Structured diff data
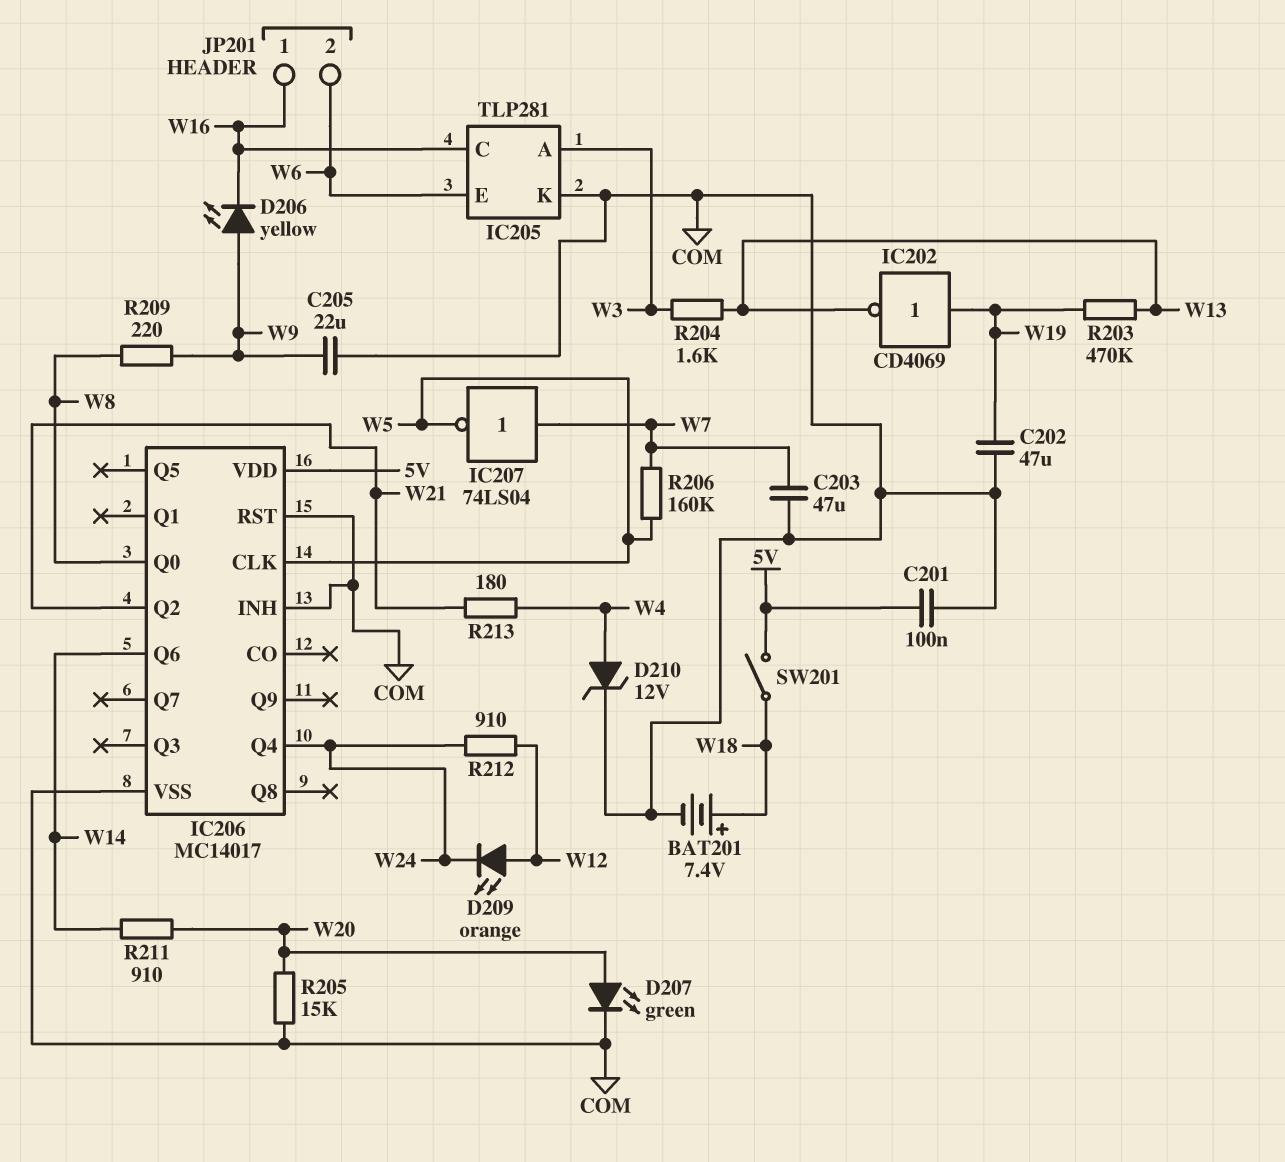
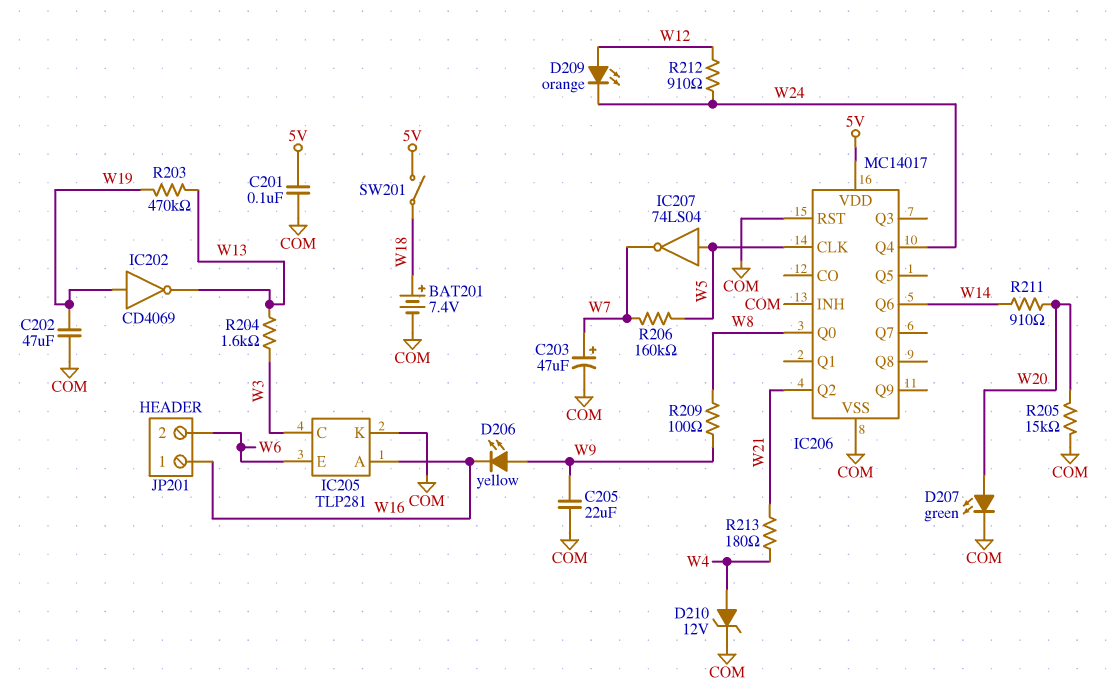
C203: 47uF (COM, W7) -> 47uF (plus W7, minus COM)
IC205 pin A: W3 -> W16
IC205 pin C: W16 -> W3
IC207: NOT 74LS04 (in W7, out W5) -> NOT 74LS04 (in W5, out W7)
R209: 220 (W8, W9) -> 100 (W8, W9)

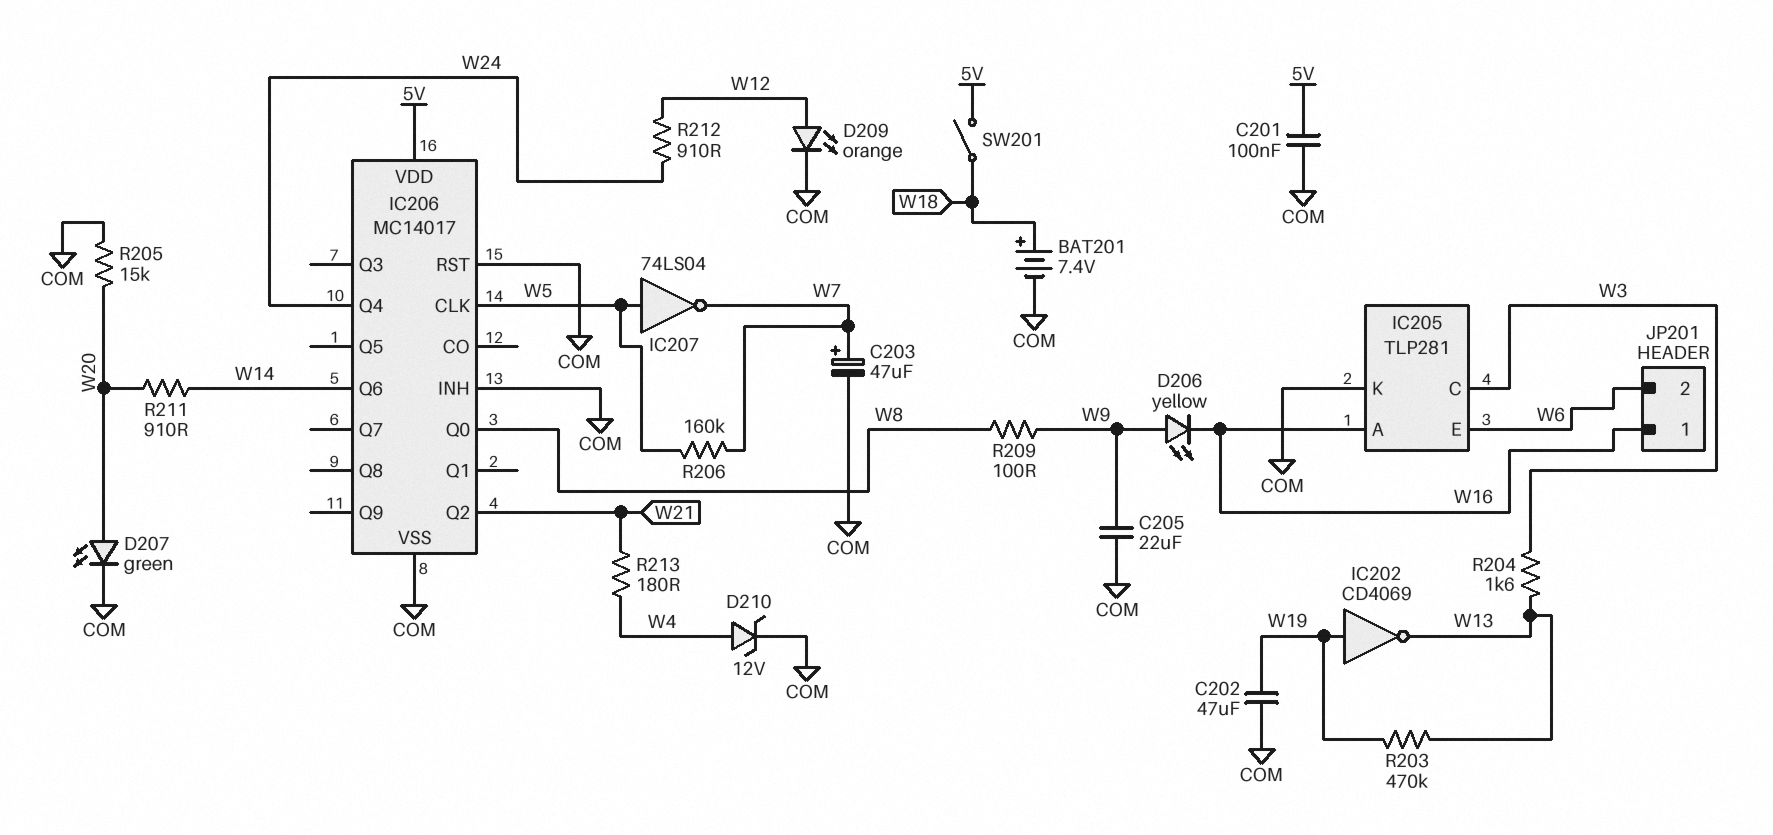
D209: LED orange (A W12, K W24) -> LED orange (A W12, K COM)

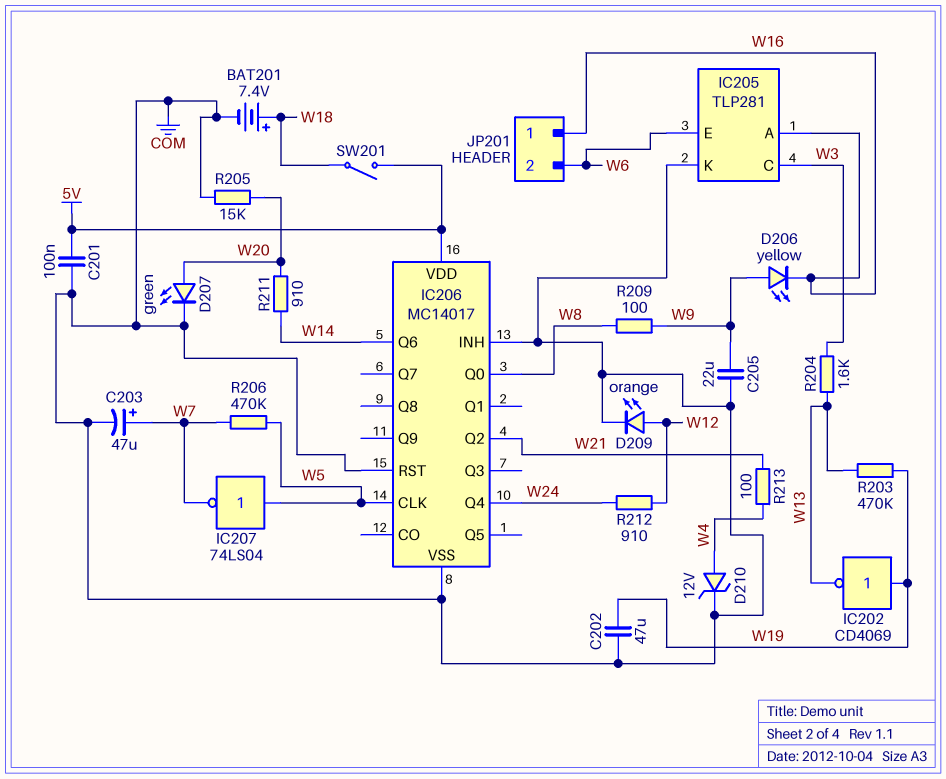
R206: 160k (W5, W7) -> 470k (W5, W7)
R213: 180 (W4, W21) -> 100 (W4, W21)

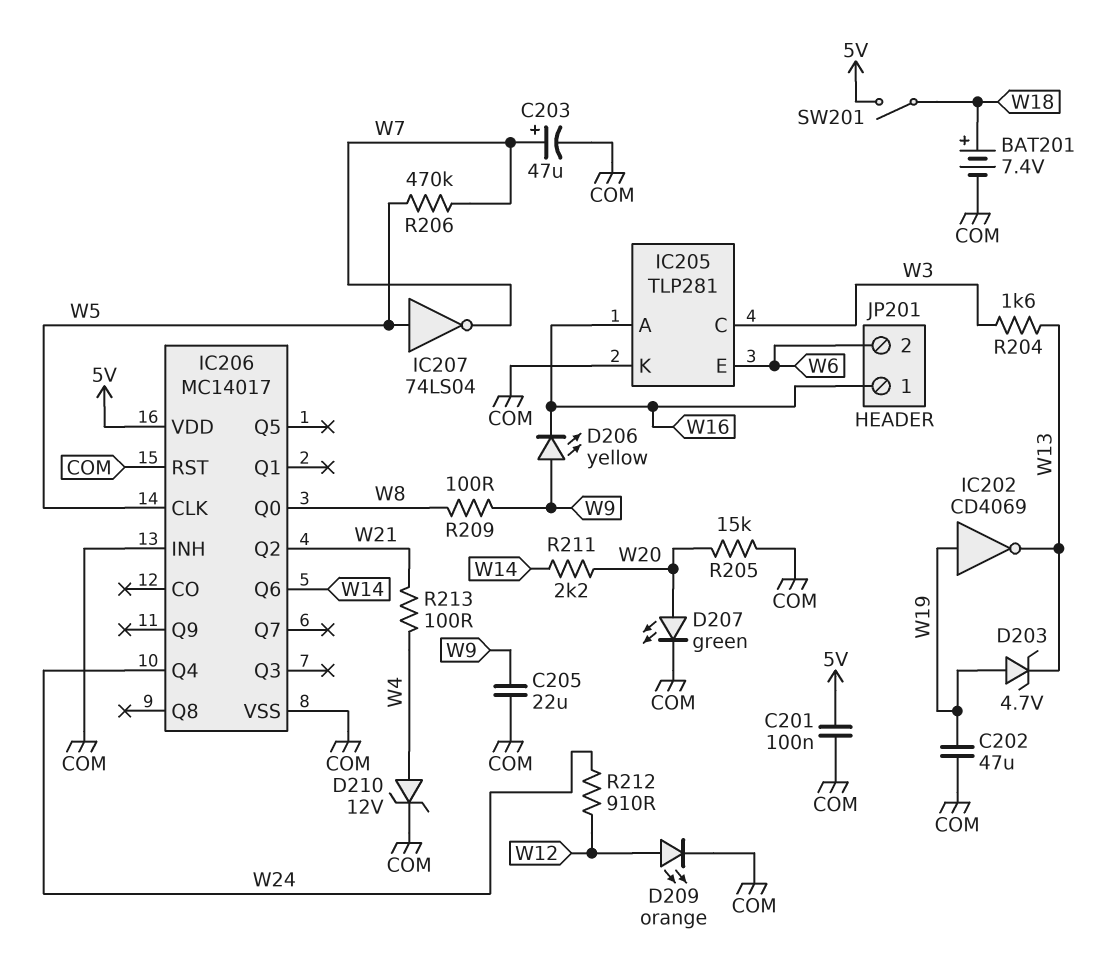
D203: none -> zener 4.7V (A W19, K W13)
R203: 470k (W13, W19) -> none
R211: 910 (W14, W20) -> 2.2k (W14, W20)

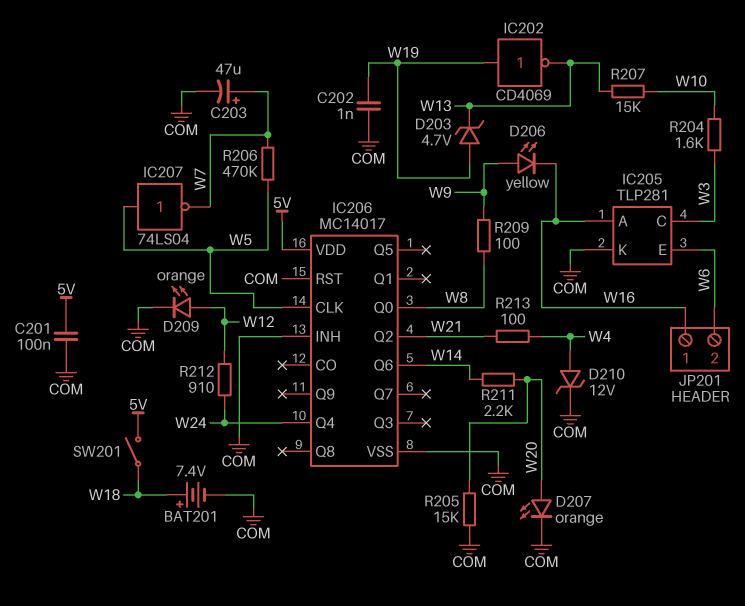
C202: 47uF (COM, W19) -> 1nF (COM, W19)
C205: 22uF (COM, W9) -> none
D207: LED green (A W20, K COM) -> LED orange (A W20, K COM)
R204: 1.6k (W3, W13) -> 1.6k (W3, W10)
R207: none -> 15k (W10, W13)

_WORK INSTRUCTIONS:_ What is needed is a verbatim copy of every entry, with the pictures omitted.

_ANSWER SPACE:_
C203: 47uF (COM, W7) -> 47uF (plus W7, minus COM)
IC205 pin A: W3 -> W16
IC205 pin C: W16 -> W3
IC207: NOT 74LS04 (in W7, out W5) -> NOT 74LS04 (in W5, out W7)
R209: 220 (W8, W9) -> 100 (W8, W9)

D209: LED orange (A W12, K W24) -> LED orange (A W12, K COM)

R206: 160k (W5, W7) -> 470k (W5, W7)
R213: 180 (W4, W21) -> 100 (W4, W21)

D203: none -> zener 4.7V (A W19, K W13)
R203: 470k (W13, W19) -> none
R211: 910 (W14, W20) -> 2.2k (W14, W20)

C202: 47uF (COM, W19) -> 1nF (COM, W19)
C205: 22uF (COM, W9) -> none
D207: LED green (A W20, K COM) -> LED orange (A W20, K COM)
R204: 1.6k (W3, W13) -> 1.6k (W3, W10)
R207: none -> 15k (W10, W13)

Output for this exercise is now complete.